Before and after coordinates
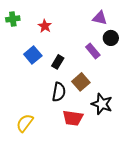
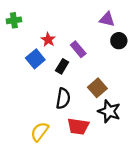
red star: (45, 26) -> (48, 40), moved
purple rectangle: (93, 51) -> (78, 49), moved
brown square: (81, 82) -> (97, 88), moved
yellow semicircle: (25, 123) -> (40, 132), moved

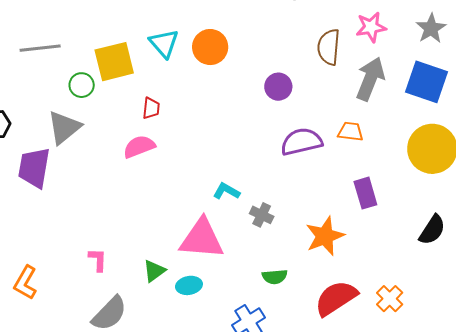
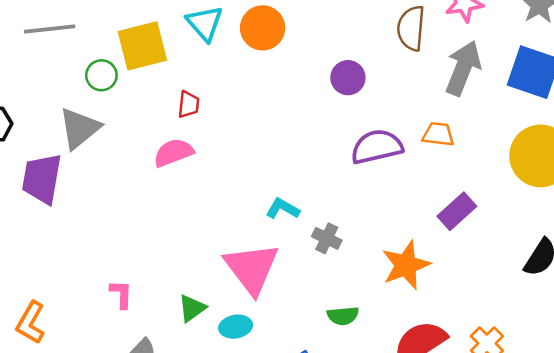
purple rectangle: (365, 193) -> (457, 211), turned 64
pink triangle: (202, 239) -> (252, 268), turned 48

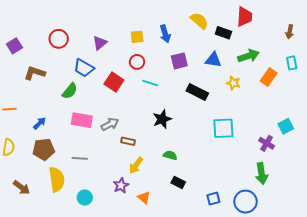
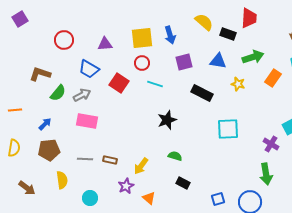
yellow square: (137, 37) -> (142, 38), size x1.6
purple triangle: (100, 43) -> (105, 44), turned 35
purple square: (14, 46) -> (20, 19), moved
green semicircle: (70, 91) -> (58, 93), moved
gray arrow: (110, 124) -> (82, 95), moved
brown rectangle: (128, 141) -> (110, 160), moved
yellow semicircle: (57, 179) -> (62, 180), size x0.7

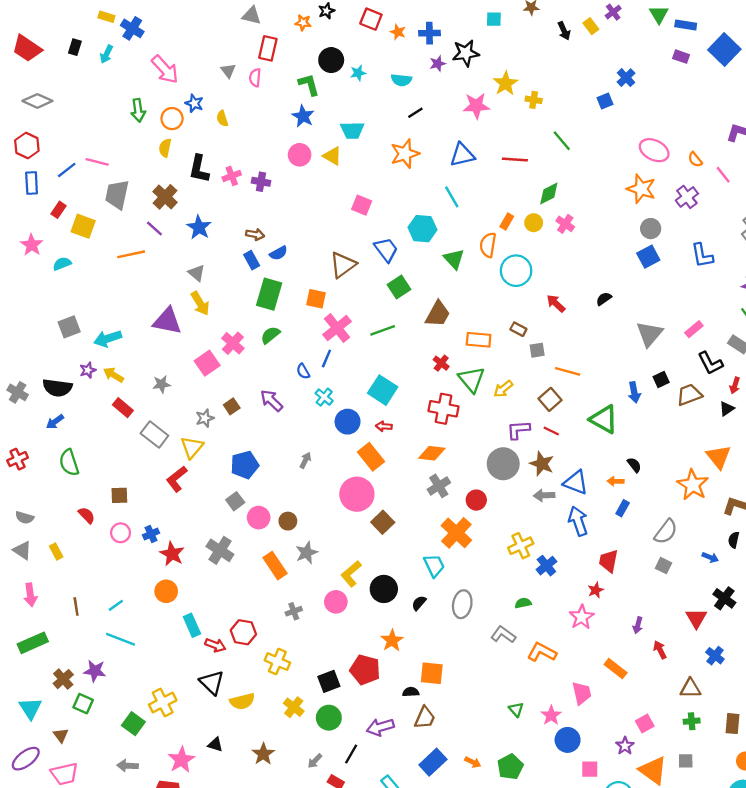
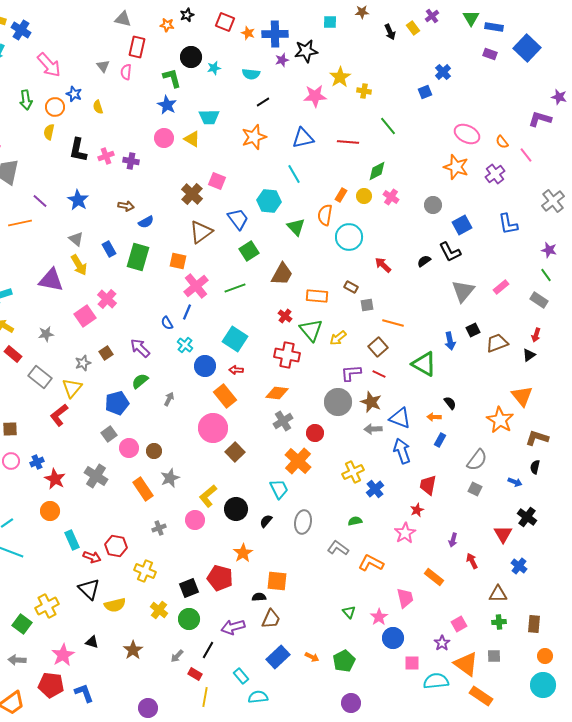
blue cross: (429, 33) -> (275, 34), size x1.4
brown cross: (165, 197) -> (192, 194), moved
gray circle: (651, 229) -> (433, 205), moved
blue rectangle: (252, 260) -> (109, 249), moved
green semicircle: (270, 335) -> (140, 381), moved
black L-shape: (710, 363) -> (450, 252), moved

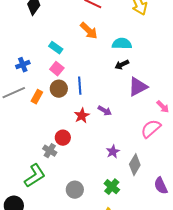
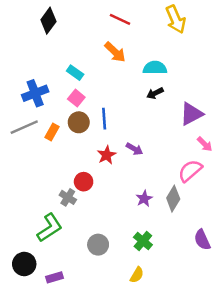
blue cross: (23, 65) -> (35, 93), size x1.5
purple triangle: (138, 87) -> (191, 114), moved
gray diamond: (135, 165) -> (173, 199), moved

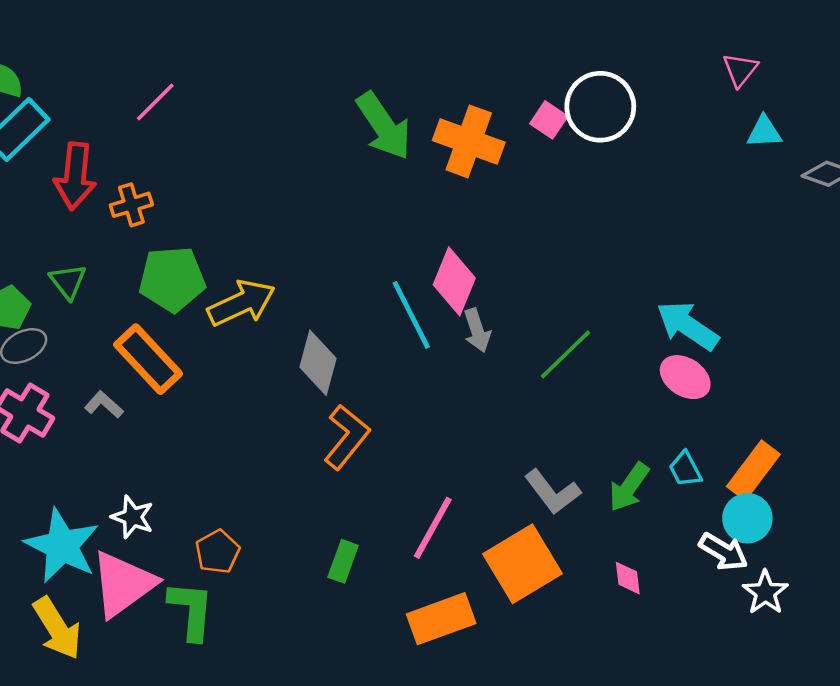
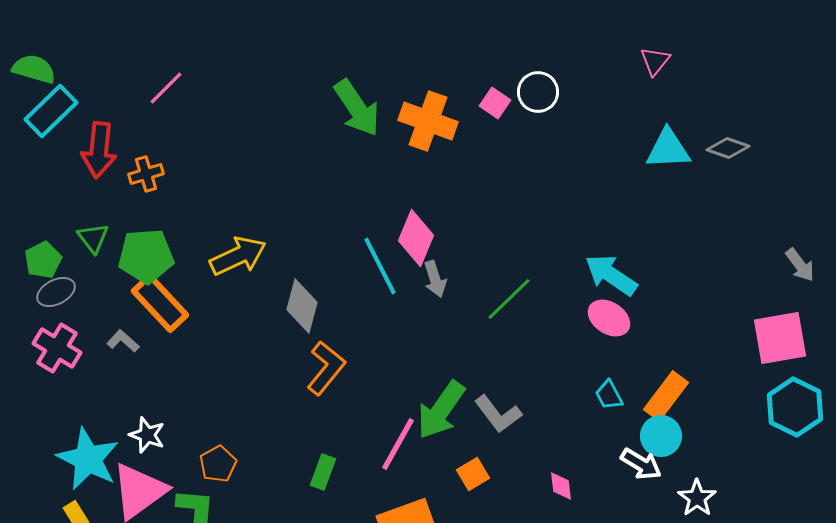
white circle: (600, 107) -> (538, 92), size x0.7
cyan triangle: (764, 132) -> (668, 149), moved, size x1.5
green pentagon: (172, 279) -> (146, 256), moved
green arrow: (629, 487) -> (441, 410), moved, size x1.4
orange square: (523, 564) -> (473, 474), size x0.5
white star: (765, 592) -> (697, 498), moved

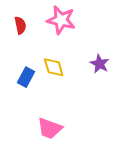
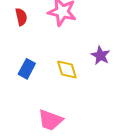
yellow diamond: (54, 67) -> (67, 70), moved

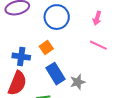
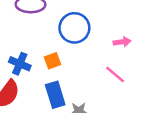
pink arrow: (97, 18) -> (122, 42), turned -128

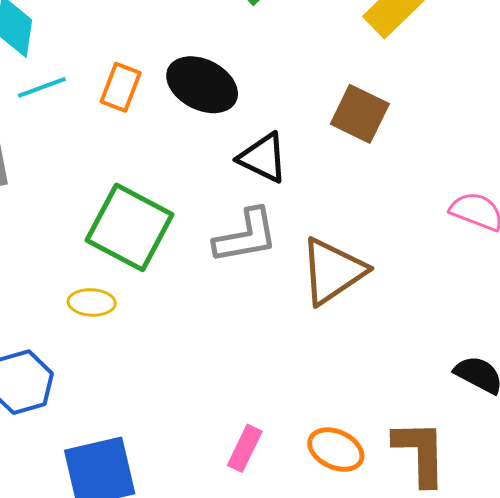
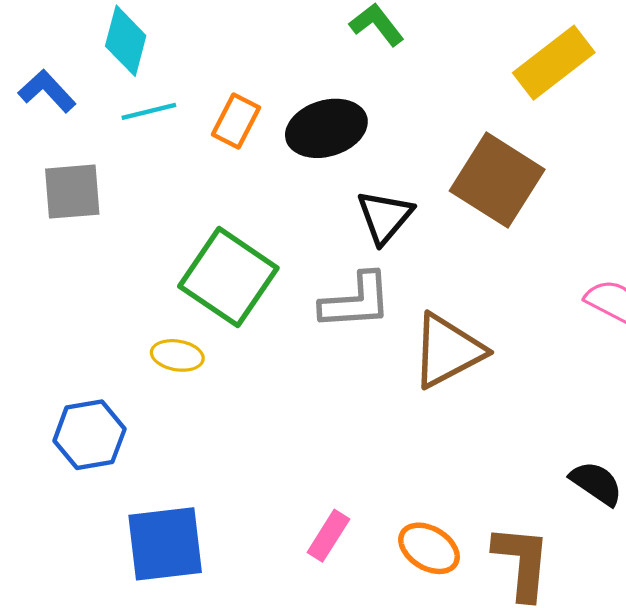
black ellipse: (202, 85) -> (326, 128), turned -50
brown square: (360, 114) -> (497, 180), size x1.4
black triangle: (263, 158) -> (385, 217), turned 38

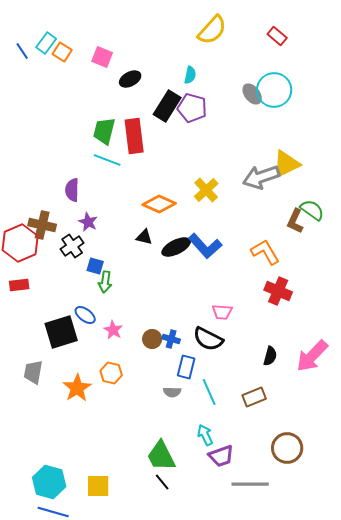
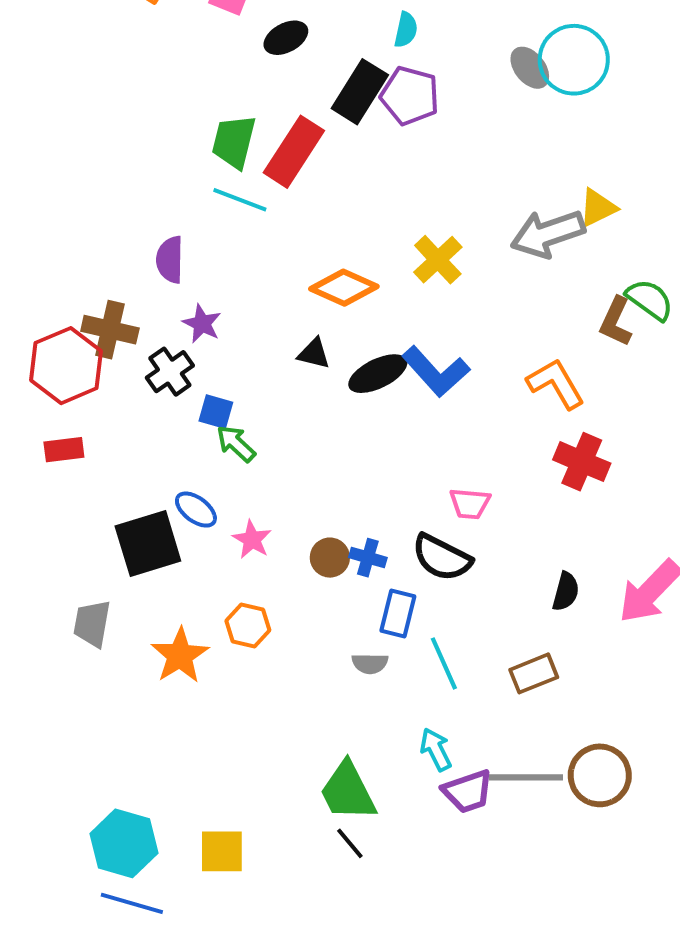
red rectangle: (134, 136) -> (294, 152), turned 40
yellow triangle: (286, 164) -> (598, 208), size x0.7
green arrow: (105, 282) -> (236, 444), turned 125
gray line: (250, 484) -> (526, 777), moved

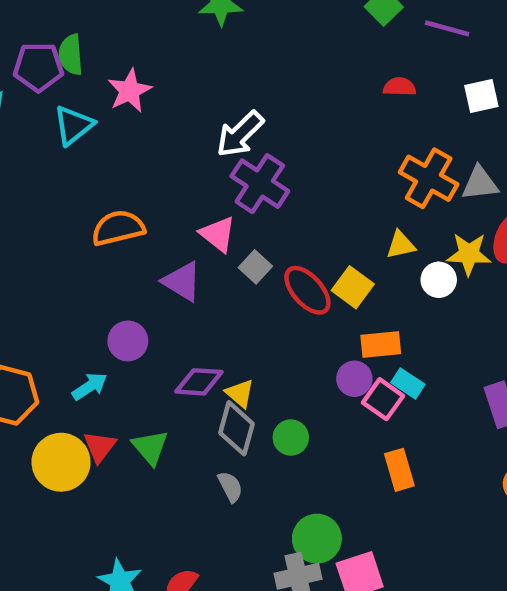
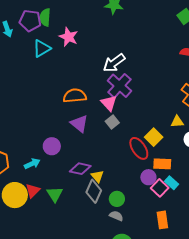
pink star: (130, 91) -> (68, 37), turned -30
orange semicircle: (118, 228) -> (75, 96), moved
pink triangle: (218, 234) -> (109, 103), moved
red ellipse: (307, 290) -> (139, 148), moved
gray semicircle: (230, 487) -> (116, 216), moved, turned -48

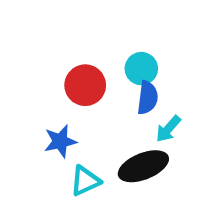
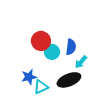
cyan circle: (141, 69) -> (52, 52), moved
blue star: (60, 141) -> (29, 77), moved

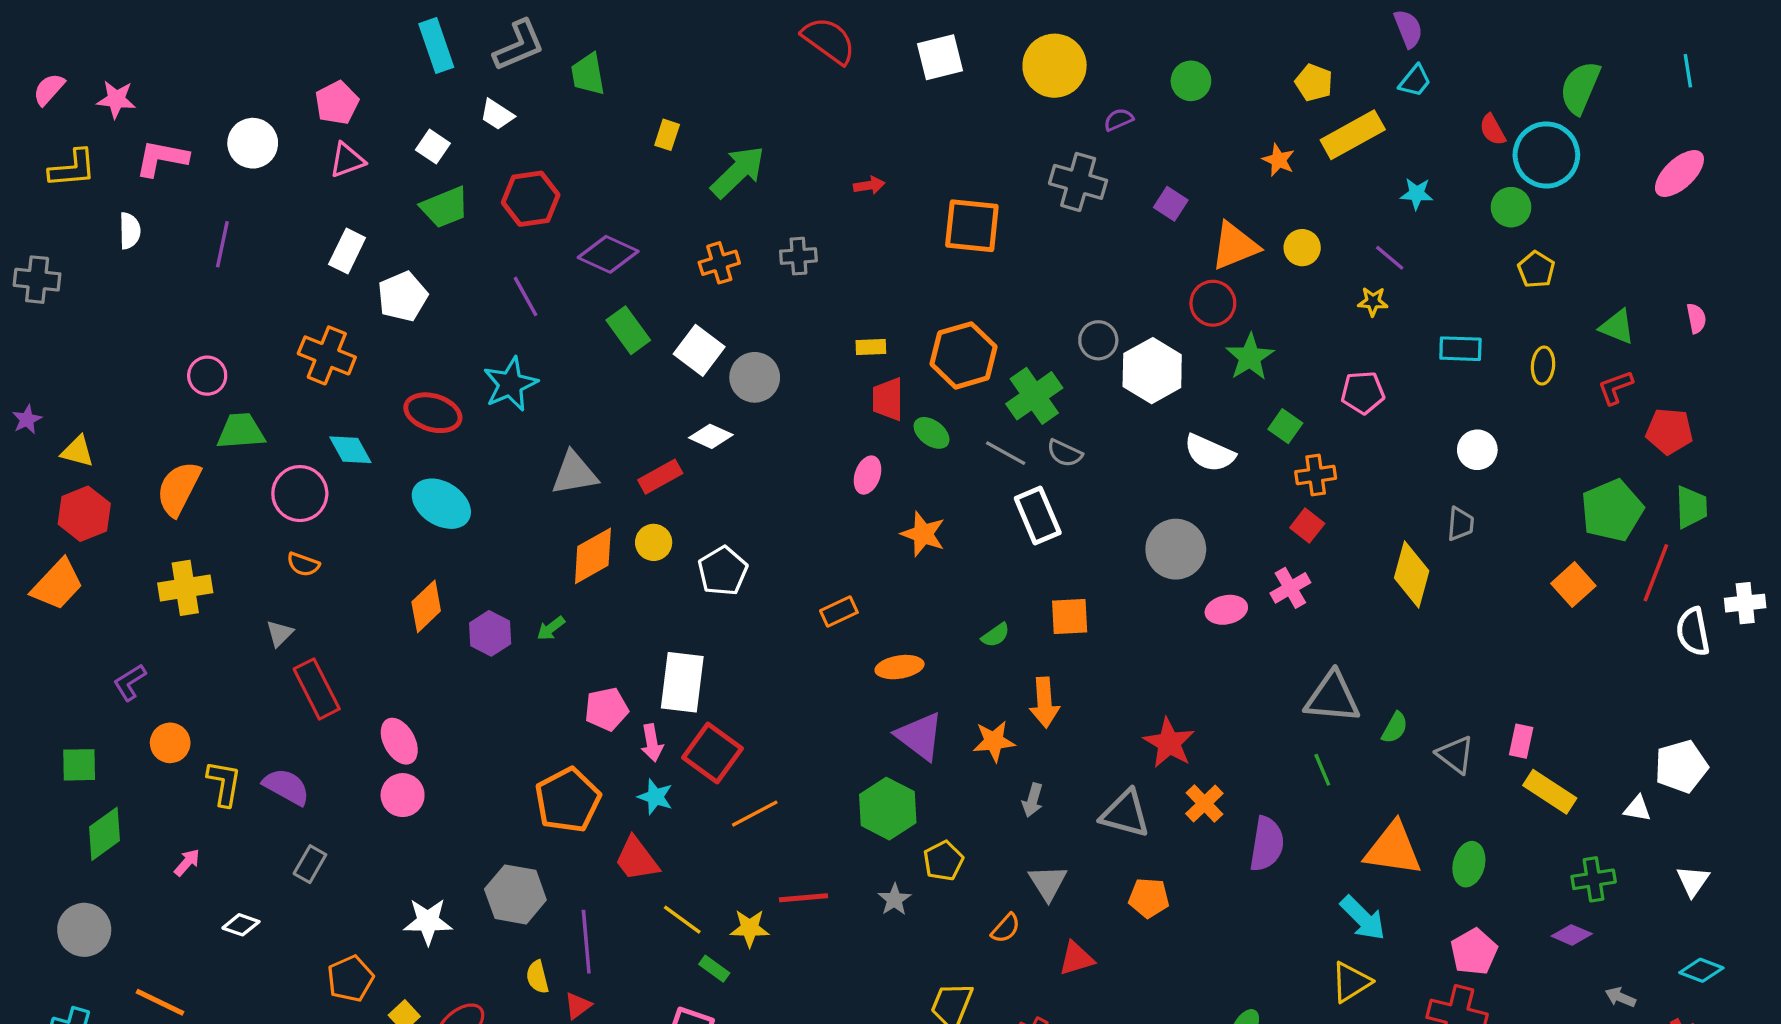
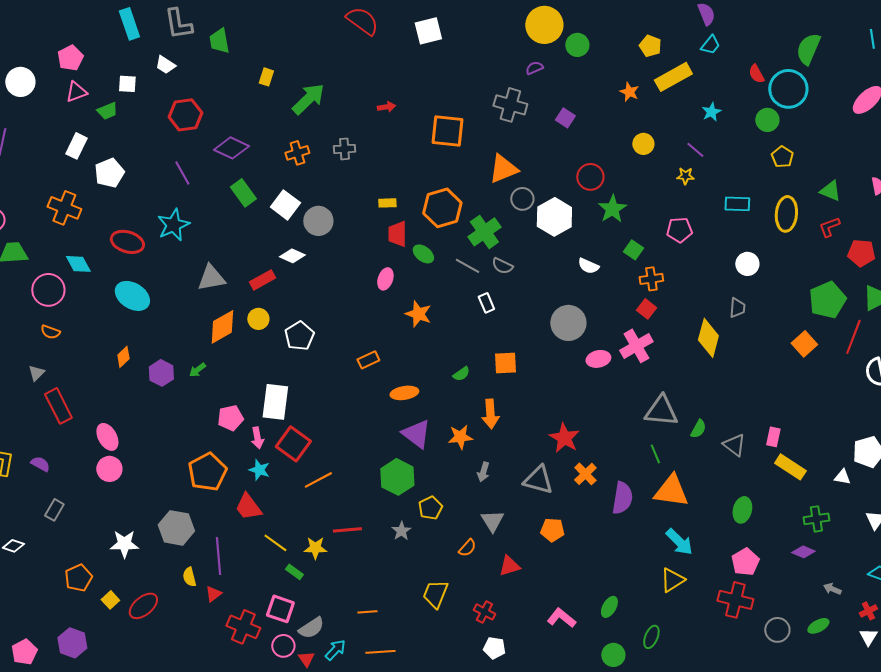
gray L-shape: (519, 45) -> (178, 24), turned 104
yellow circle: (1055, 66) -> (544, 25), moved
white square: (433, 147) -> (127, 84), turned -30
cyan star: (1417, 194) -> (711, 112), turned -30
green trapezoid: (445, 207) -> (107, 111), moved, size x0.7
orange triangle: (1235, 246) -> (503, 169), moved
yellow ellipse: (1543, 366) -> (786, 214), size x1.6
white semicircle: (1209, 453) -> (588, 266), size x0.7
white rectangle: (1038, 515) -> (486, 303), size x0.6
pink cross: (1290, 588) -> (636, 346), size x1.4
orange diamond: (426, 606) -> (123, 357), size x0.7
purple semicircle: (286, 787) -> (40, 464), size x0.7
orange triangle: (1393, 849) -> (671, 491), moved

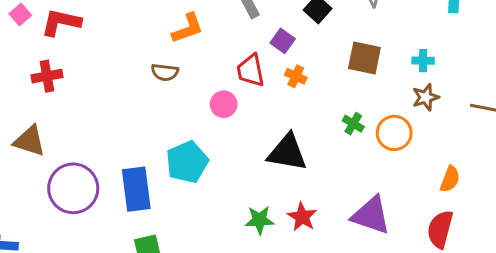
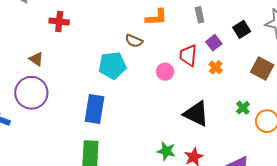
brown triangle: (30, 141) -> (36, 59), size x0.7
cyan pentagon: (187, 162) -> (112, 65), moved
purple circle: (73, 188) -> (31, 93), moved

Work order
"green semicircle: (70, 91) -> (58, 93), moved" marks the first line to copy, and "gray semicircle: (230, 487)" marks the last. Repeat that stretch above exactly, with no pictures.

Exercise output
green semicircle: (70, 91) -> (58, 93), moved
gray arrow: (110, 124) -> (82, 95), moved
brown rectangle: (128, 141) -> (110, 160), moved
yellow semicircle: (57, 179) -> (62, 180), size x0.7

blue cross: (429, 33) -> (275, 34), size x1.4
brown cross: (165, 197) -> (192, 194), moved
gray circle: (651, 229) -> (433, 205), moved
blue rectangle: (252, 260) -> (109, 249), moved
green semicircle: (270, 335) -> (140, 381), moved
black L-shape: (710, 363) -> (450, 252), moved

blue cross: (23, 65) -> (35, 93), size x1.5
purple triangle: (138, 87) -> (191, 114), moved
gray diamond: (135, 165) -> (173, 199), moved

white circle: (600, 107) -> (538, 92), size x0.7
cyan triangle: (764, 132) -> (668, 149), moved, size x1.5
green pentagon: (172, 279) -> (146, 256), moved
green arrow: (629, 487) -> (441, 410), moved, size x1.4
orange square: (523, 564) -> (473, 474), size x0.5
white star: (765, 592) -> (697, 498), moved

yellow diamond: (54, 67) -> (67, 70), moved

pink arrow: (97, 18) -> (122, 42), turned -128

black ellipse: (202, 85) -> (326, 128), turned -50
brown square: (360, 114) -> (497, 180), size x1.4
black triangle: (263, 158) -> (385, 217), turned 38

red rectangle: (134, 136) -> (294, 152), turned 40
yellow triangle: (286, 164) -> (598, 208), size x0.7
green arrow: (105, 282) -> (236, 444), turned 125
gray line: (250, 484) -> (526, 777), moved

pink star: (130, 91) -> (68, 37), turned -30
orange semicircle: (118, 228) -> (75, 96), moved
pink triangle: (218, 234) -> (109, 103), moved
red ellipse: (307, 290) -> (139, 148), moved
gray semicircle: (230, 487) -> (116, 216), moved, turned -48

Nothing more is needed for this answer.